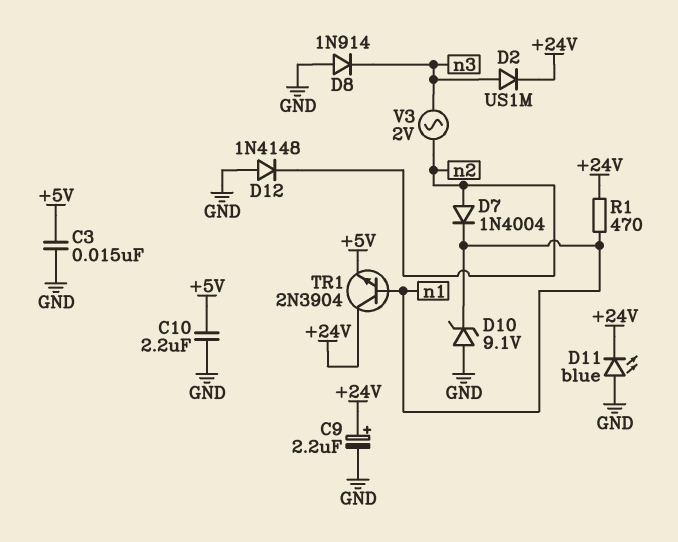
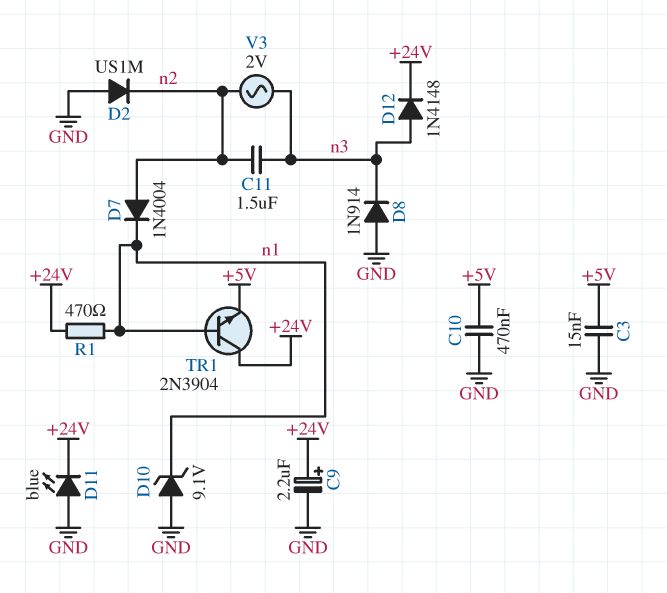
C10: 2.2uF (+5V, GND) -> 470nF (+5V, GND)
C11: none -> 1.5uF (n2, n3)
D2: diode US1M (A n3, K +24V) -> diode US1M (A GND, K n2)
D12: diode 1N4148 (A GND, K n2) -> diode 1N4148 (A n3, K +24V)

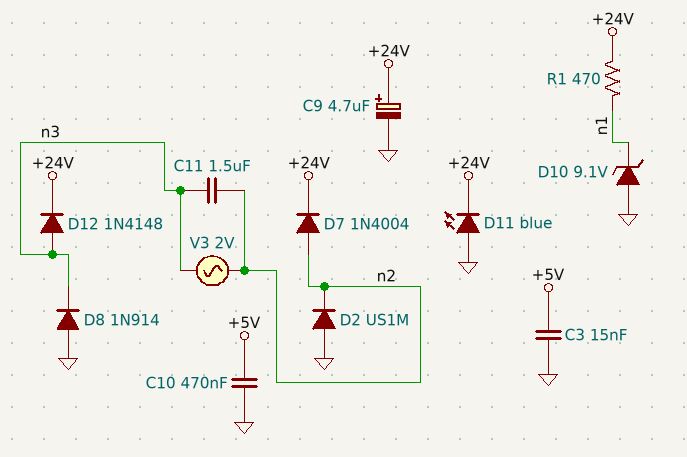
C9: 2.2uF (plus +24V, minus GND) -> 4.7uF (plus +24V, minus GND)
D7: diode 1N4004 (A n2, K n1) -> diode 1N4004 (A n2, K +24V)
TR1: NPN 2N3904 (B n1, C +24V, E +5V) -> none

##############################

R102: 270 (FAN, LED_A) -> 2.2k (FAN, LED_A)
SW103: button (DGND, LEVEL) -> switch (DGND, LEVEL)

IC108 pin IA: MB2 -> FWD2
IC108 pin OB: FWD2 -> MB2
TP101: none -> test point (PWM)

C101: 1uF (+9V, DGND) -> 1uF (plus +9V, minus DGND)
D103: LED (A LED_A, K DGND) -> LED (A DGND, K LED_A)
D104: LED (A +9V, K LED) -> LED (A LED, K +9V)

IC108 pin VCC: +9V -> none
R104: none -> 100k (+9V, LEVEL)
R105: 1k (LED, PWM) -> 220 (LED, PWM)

##############################

**Task brief**
Copy back exactly the lines above from the one containing "C10: 2.2uF (+5V, GND) -> 470nF (+5V, GND)" through the one containing "TR1: NPN 2N3904 (B n1, C +24V, E +5V) -> none", and leave every picture behind.

**Reply to the exercise**
C10: 2.2uF (+5V, GND) -> 470nF (+5V, GND)
C11: none -> 1.5uF (n2, n3)
D2: diode US1M (A n3, K +24V) -> diode US1M (A GND, K n2)
D12: diode 1N4148 (A GND, K n2) -> diode 1N4148 (A n3, K +24V)

C9: 2.2uF (plus +24V, minus GND) -> 4.7uF (plus +24V, minus GND)
D7: diode 1N4004 (A n2, K n1) -> diode 1N4004 (A n2, K +24V)
TR1: NPN 2N3904 (B n1, C +24V, E +5V) -> none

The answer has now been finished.